Input data Start Marker

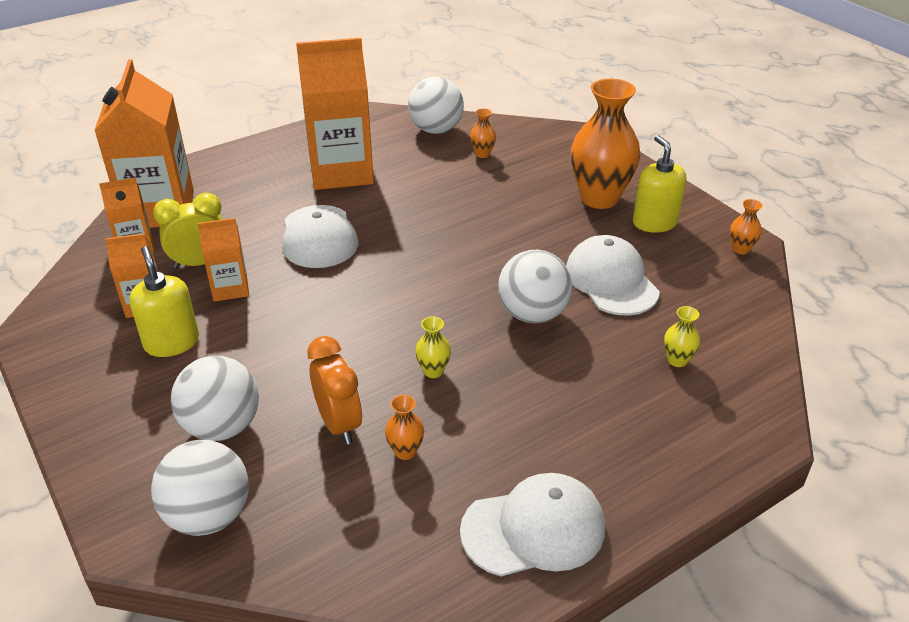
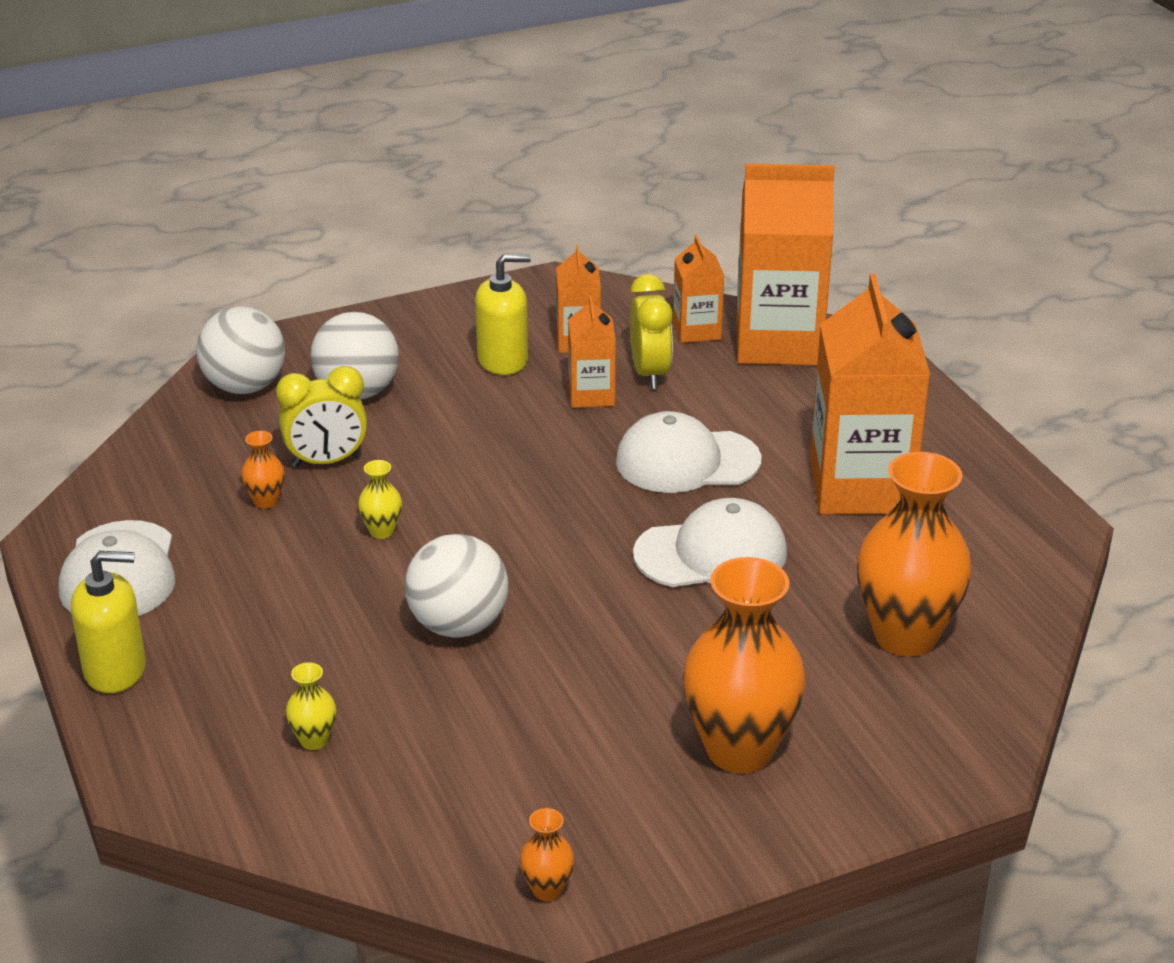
camera: 100 degrees right, 5 degrees down
orange clock [307,336,363,445] -> yellow clock [276,366,367,468]
white ball [408,77,464,134] -> none
orange vase [470,108,496,158] -> orange vase [857,452,972,657], size x2.39
white cap [566,235,660,316] -> white cap moved to [633,498,787,587]
yellow soap dispenser [633,135,686,233] -> yellow soap dispenser moved to [71,551,146,693]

Input data End Marker

Prompt: Return each line above word for word. Skip the pictures.

Answer to this exercise:
camera: 100 degrees right, 5 degrees down
orange clock [307,336,363,445] -> yellow clock [276,366,367,468]
white ball [408,77,464,134] -> none
orange vase [470,108,496,158] -> orange vase [857,452,972,657], size x2.39
white cap [566,235,660,316] -> white cap moved to [633,498,787,587]
yellow soap dispenser [633,135,686,233] -> yellow soap dispenser moved to [71,551,146,693]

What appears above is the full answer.